*** Opening Data for review ***

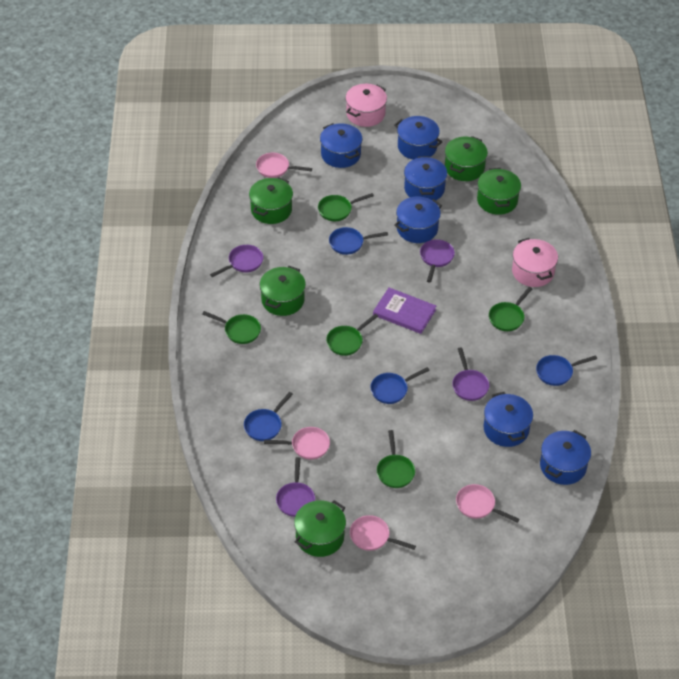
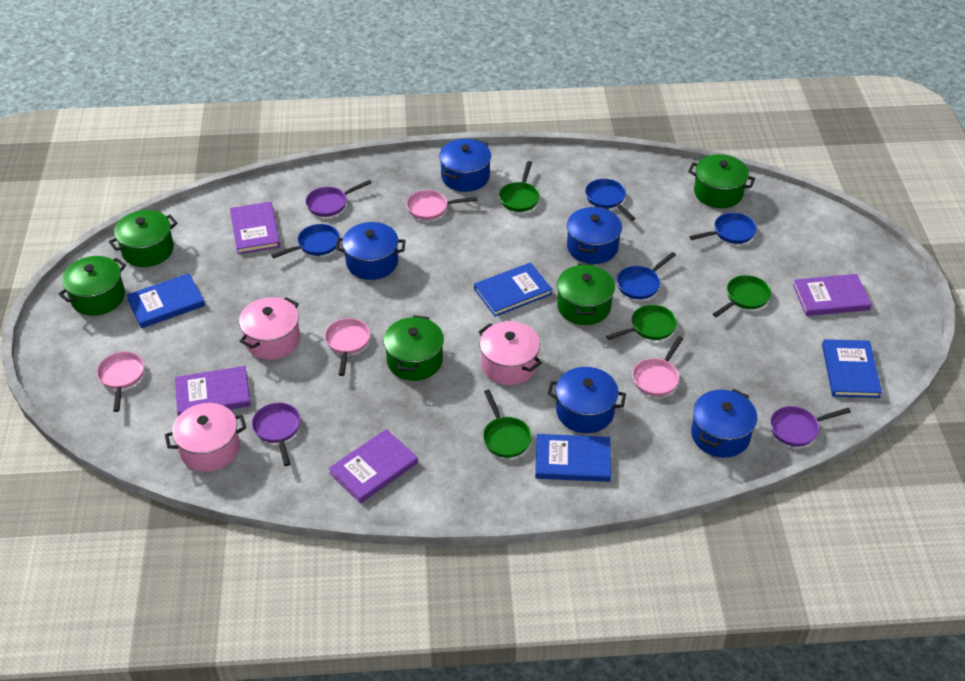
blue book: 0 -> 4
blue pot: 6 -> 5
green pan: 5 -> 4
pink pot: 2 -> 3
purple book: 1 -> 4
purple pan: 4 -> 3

*** Closing Data for review ***

_Assigned task_
When you print the records above, keep them exact and leave out the pictures.

_Task output_
blue book: 0 -> 4
blue pot: 6 -> 5
green pan: 5 -> 4
pink pot: 2 -> 3
purple book: 1 -> 4
purple pan: 4 -> 3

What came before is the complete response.